Required task ▸ Write out the entries below word for word, from their beginning through the line containing "Scan for the", with that line included. Leave the pictures out.

Task material ▸
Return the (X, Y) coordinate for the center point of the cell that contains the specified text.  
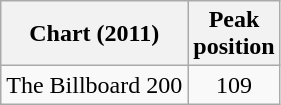
Chart (2011) (94, 34)
The Billboard 200 (94, 85)
109 (234, 85)
Peakposition (234, 34)
Provide the [X, Y] coordinate of the cell's center where the given text is located.  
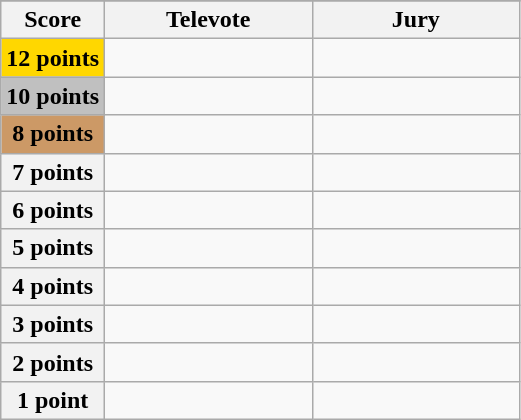
10 points [53, 96]
7 points [53, 172]
12 points [53, 58]
4 points [53, 286]
5 points [53, 248]
Jury [416, 20]
3 points [53, 324]
2 points [53, 362]
1 point [53, 400]
8 points [53, 134]
6 points [53, 210]
Score [53, 20]
Televote [209, 20]
Determine the [X, Y] coordinate at the center of the cell enclosing the given text.  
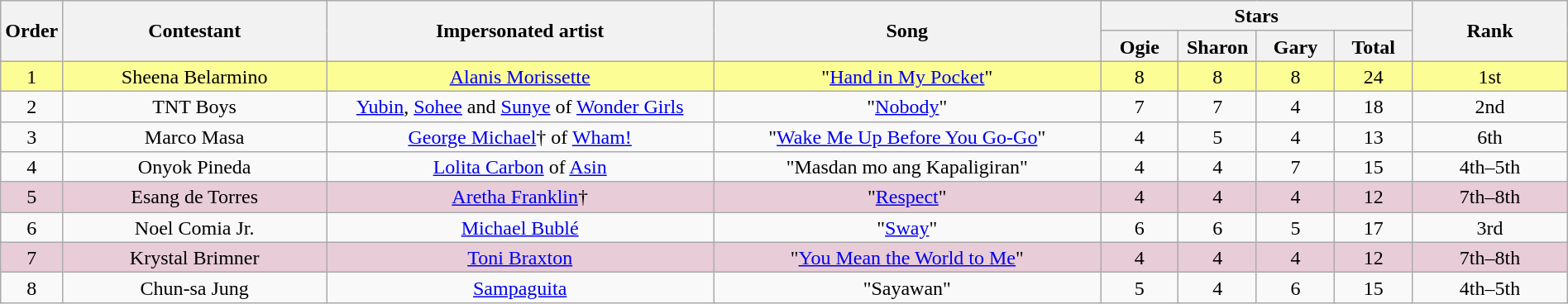
3 [31, 137]
"Sway" [907, 228]
Contestant [195, 31]
1 [31, 76]
Alanis Morissette [520, 76]
Ogie [1140, 46]
"You Mean the World to Me" [907, 258]
Lolita Carbon of Asin [520, 167]
Stars [1257, 17]
24 [1374, 76]
17 [1374, 228]
Order [31, 31]
Sheena Belarmino [195, 76]
Aretha Franklin† [520, 197]
Song [907, 31]
"Sayawan" [907, 288]
George Michael† of Wham! [520, 137]
TNT Boys [195, 106]
Krystal Brimner [195, 258]
"Wake Me Up Before You Go-Go" [907, 137]
18 [1374, 106]
Sharon [1217, 46]
Marco Masa [195, 137]
Onyok Pineda [195, 167]
1st [1490, 76]
Impersonated artist [520, 31]
"Nobody" [907, 106]
"Respect" [907, 197]
"Masdan mo ang Kapaligiran" [907, 167]
13 [1374, 137]
Gary [1295, 46]
Yubin, Sohee and Sunye of Wonder Girls [520, 106]
3rd [1490, 228]
Toni Braxton [520, 258]
Total [1374, 46]
"Hand in My Pocket" [907, 76]
Michael Bublé [520, 228]
2nd [1490, 106]
Chun-sa Jung [195, 288]
Noel Comia Jr. [195, 228]
Rank [1490, 31]
6th [1490, 137]
Esang de Torres [195, 197]
Sampaguita [520, 288]
2 [31, 106]
Scan for the cell matching the given text and deliver its (x, y) coordinate at center. 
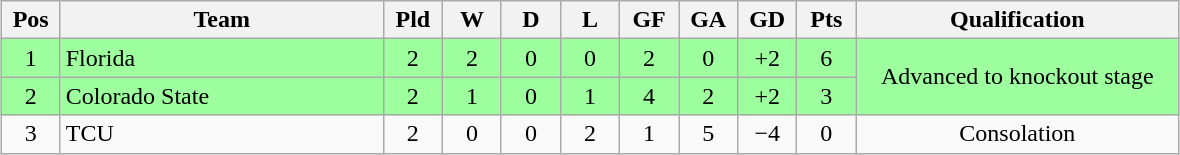
Consolation (1018, 134)
W (472, 20)
GF (650, 20)
4 (650, 96)
GD (768, 20)
6 (826, 58)
Team (222, 20)
5 (708, 134)
Pos (30, 20)
TCU (222, 134)
−4 (768, 134)
Advanced to knockout stage (1018, 77)
Pld (412, 20)
Florida (222, 58)
D (530, 20)
GA (708, 20)
Qualification (1018, 20)
Pts (826, 20)
L (590, 20)
Colorado State (222, 96)
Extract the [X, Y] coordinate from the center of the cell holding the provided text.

Correct result ▸
Return the (X, Y) coordinate for the center point of the cell that contains the specified text.  
Chart (2011) (94, 34)
The Billboard 200 (94, 85)
109 (234, 85)
Peakposition (234, 34)
Provide the [X, Y] coordinate of the cell's center where the given text is located.  
10 points [53, 96]
7 points [53, 172]
12 points [53, 58]
4 points [53, 286]
5 points [53, 248]
Jury [416, 20]
3 points [53, 324]
2 points [53, 362]
1 point [53, 400]
8 points [53, 134]
6 points [53, 210]
Score [53, 20]
Televote [209, 20]
Determine the [X, Y] coordinate at the center of the cell enclosing the given text.  
3 [31, 137]
"Sway" [907, 228]
Contestant [195, 31]
1 [31, 76]
Alanis Morissette [520, 76]
Ogie [1140, 46]
"You Mean the World to Me" [907, 258]
Lolita Carbon of Asin [520, 167]
Stars [1257, 17]
24 [1374, 76]
17 [1374, 228]
Order [31, 31]
Sheena Belarmino [195, 76]
Aretha Franklin† [520, 197]
Song [907, 31]
"Sayawan" [907, 288]
George Michael† of Wham! [520, 137]
TNT Boys [195, 106]
Krystal Brimner [195, 258]
"Wake Me Up Before You Go-Go" [907, 137]
18 [1374, 106]
Sharon [1217, 46]
Marco Masa [195, 137]
Onyok Pineda [195, 167]
1st [1490, 76]
Impersonated artist [520, 31]
"Nobody" [907, 106]
"Respect" [907, 197]
"Masdan mo ang Kapaligiran" [907, 167]
13 [1374, 137]
Gary [1295, 46]
Yubin, Sohee and Sunye of Wonder Girls [520, 106]
3rd [1490, 228]
Toni Braxton [520, 258]
Total [1374, 46]
"Hand in My Pocket" [907, 76]
Michael Bublé [520, 228]
2nd [1490, 106]
Chun-sa Jung [195, 288]
Noel Comia Jr. [195, 228]
Rank [1490, 31]
6th [1490, 137]
Esang de Torres [195, 197]
Sampaguita [520, 288]
2 [31, 106]
Scan for the cell matching the given text and deliver its (x, y) coordinate at center. 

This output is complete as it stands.